**Task description**: Looking at the listing below, work out the number of lines where the string "black" shows up, and give that number only.

**Extracted data**:
········

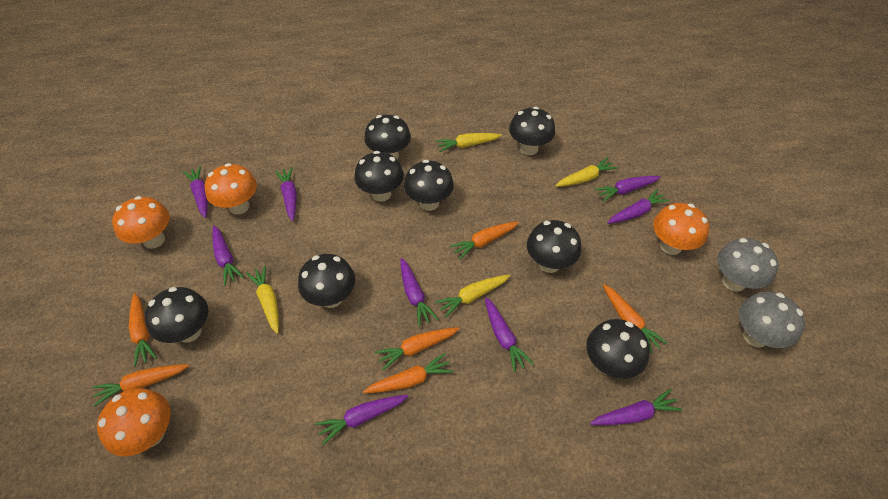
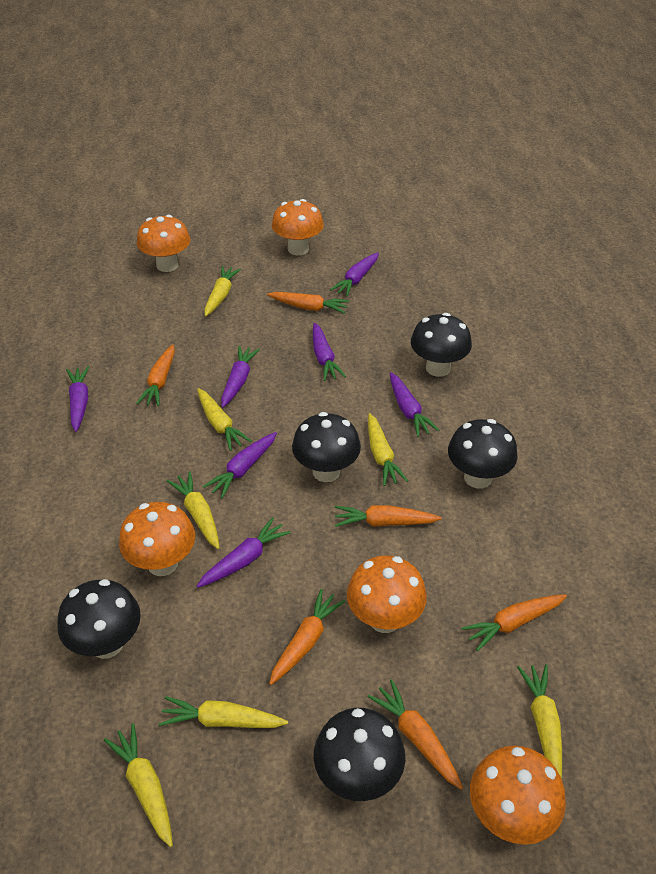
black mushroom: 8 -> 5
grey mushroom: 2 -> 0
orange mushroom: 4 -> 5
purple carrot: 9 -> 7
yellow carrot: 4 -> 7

········

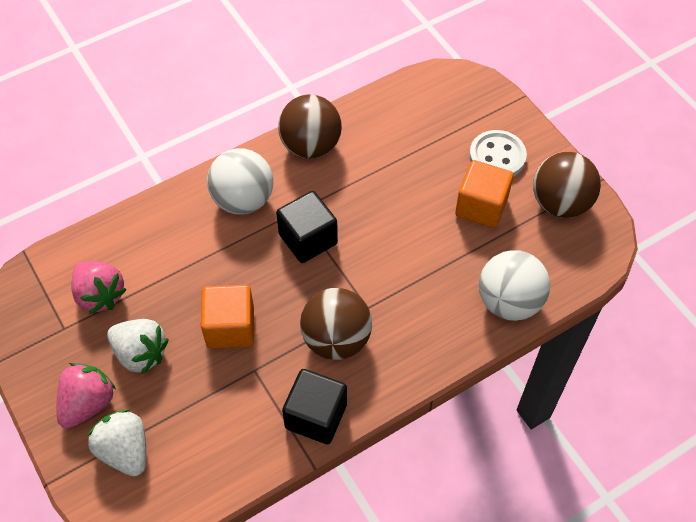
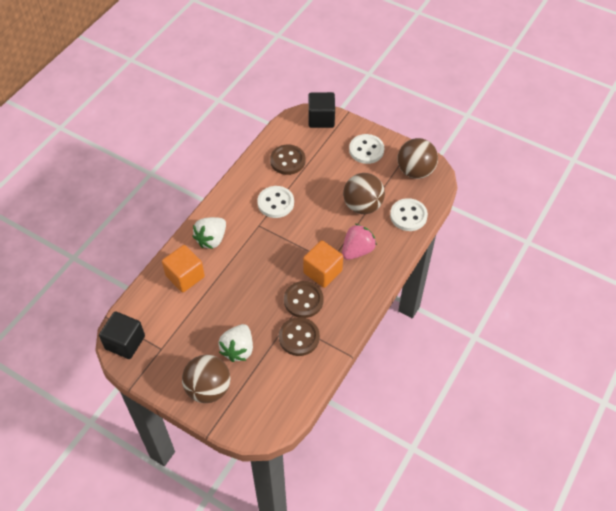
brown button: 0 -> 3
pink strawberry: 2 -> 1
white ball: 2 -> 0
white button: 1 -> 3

········

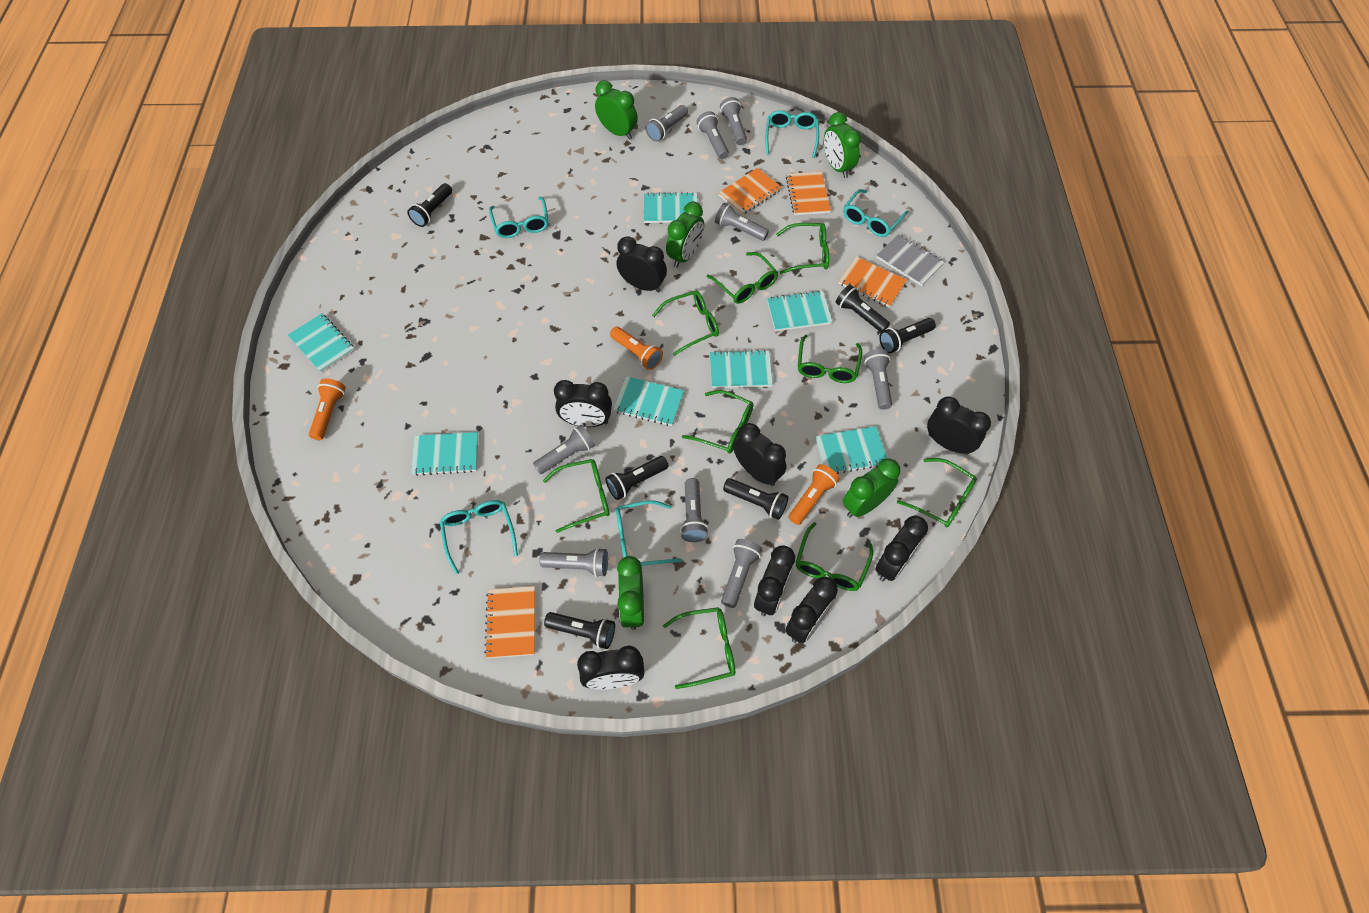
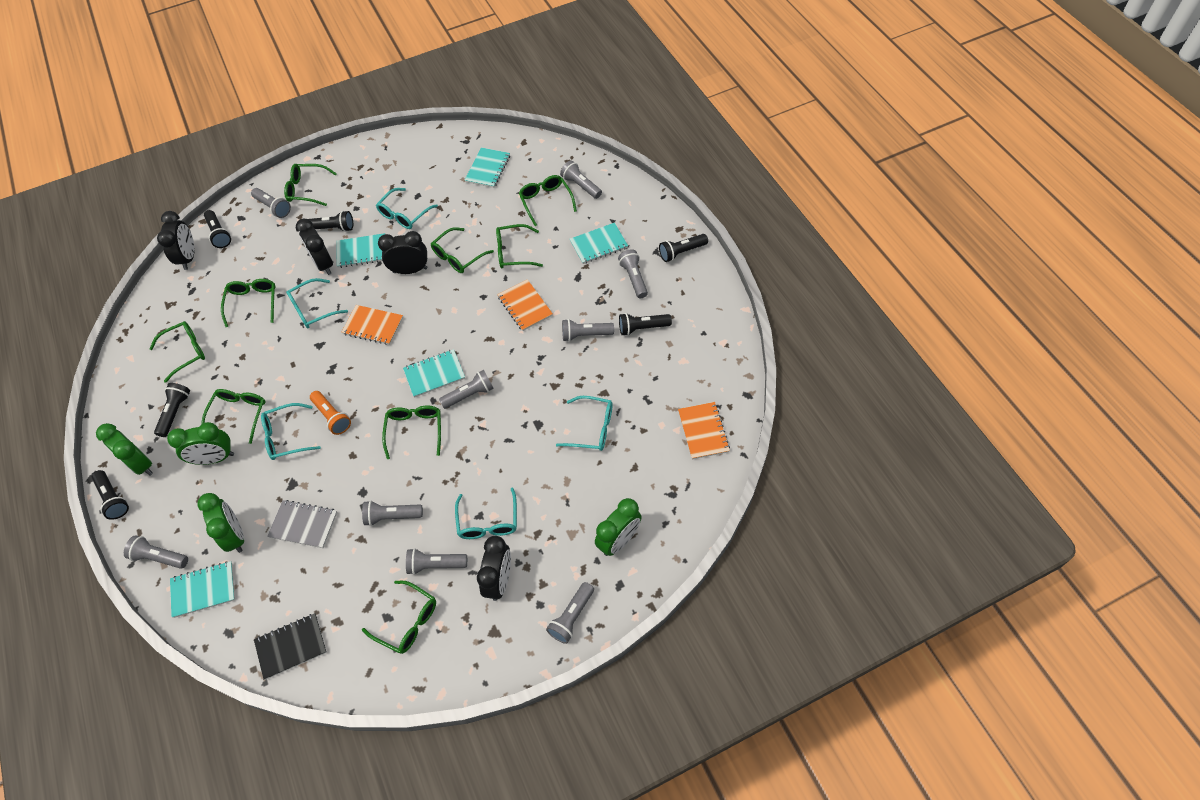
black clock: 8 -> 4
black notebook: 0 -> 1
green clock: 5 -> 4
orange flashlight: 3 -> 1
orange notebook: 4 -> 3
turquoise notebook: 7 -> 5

········

**Response to this exercise**: 3